→ REQUIRED ACTION
Start to finish, reproduce the records below with nothing missing.

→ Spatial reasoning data
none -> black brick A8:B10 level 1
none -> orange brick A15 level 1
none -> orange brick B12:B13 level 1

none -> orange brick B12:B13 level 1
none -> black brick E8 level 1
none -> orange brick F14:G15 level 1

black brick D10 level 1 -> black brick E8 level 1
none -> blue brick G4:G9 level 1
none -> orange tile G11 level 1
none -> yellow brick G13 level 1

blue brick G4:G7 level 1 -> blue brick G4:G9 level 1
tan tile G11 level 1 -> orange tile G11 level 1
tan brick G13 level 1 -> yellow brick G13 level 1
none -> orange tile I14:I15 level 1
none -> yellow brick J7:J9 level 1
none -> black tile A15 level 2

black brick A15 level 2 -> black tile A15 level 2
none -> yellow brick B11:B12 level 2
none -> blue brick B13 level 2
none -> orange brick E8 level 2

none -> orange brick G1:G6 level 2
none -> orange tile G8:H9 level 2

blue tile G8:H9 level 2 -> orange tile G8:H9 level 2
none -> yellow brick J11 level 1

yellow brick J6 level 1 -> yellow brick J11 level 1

→ EXERCISE OUTPUT
none -> black brick A8:B10 level 1
none -> orange brick A15 level 1
none -> orange brick B12:B13 level 1

none -> orange brick B12:B13 level 1
none -> black brick E8 level 1
none -> orange brick F14:G15 level 1

black brick D10 level 1 -> black brick E8 level 1
none -> blue brick G4:G9 level 1
none -> orange tile G11 level 1
none -> yellow brick G13 level 1

blue brick G4:G7 level 1 -> blue brick G4:G9 level 1
tan tile G11 level 1 -> orange tile G11 level 1
tan brick G13 level 1 -> yellow brick G13 level 1
none -> orange tile I14:I15 level 1
none -> yellow brick J7:J9 level 1
none -> black tile A15 level 2

black brick A15 level 2 -> black tile A15 level 2
none -> yellow brick B11:B12 level 2
none -> blue brick B13 level 2
none -> orange brick E8 level 2

none -> orange brick G1:G6 level 2
none -> orange tile G8:H9 level 2

blue tile G8:H9 level 2 -> orange tile G8:H9 level 2
none -> yellow brick J11 level 1

yellow brick J6 level 1 -> yellow brick J11 level 1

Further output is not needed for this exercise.